▶ Problem details: Using the records below, repeat exactly the lines from the one holding "green fish: 3 -> 2" through the one holding "purple spray bottle: 0 -> 3", both ends included, and no others.

▶ Extracted material:
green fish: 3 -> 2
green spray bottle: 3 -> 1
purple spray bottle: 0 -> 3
* * *
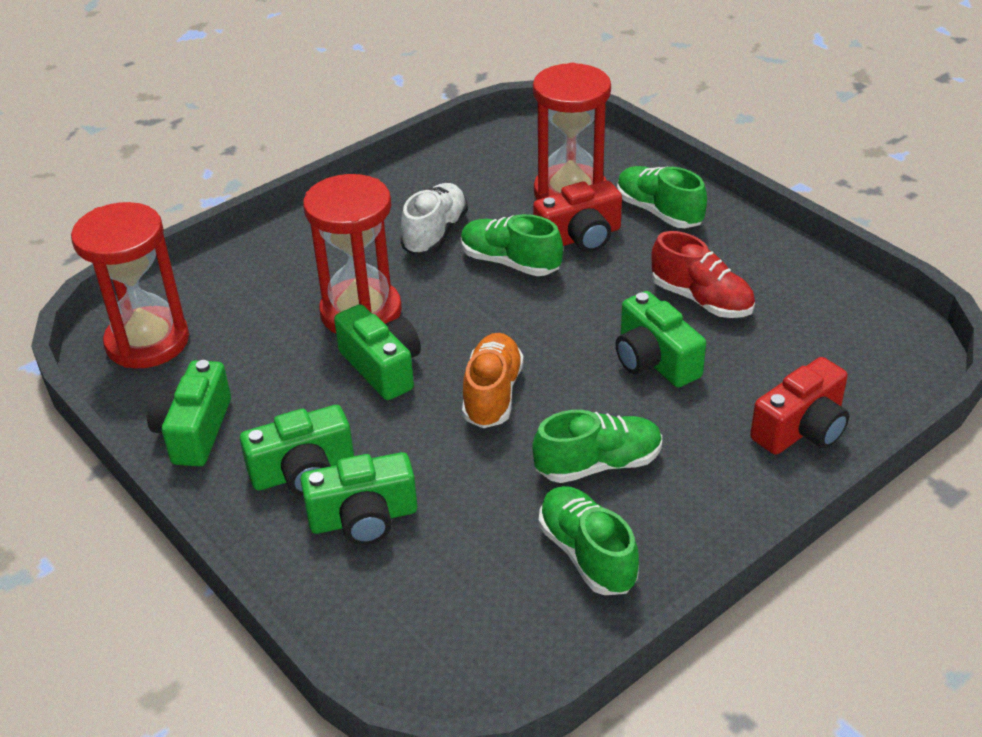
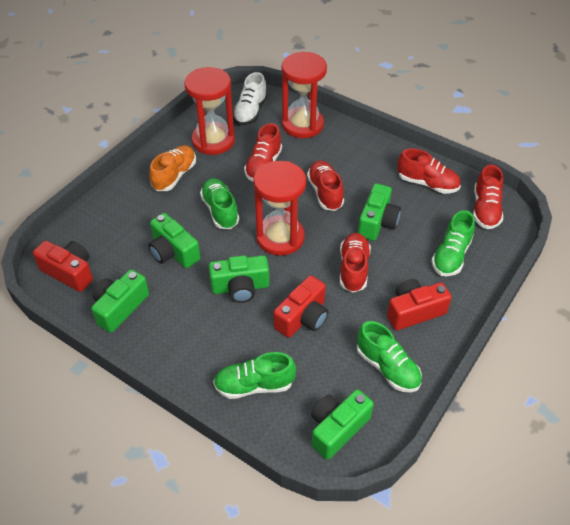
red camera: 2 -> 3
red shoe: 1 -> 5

▶ Reply:
green fish: 3 -> 2
green spray bottle: 3 -> 1
purple spray bottle: 0 -> 3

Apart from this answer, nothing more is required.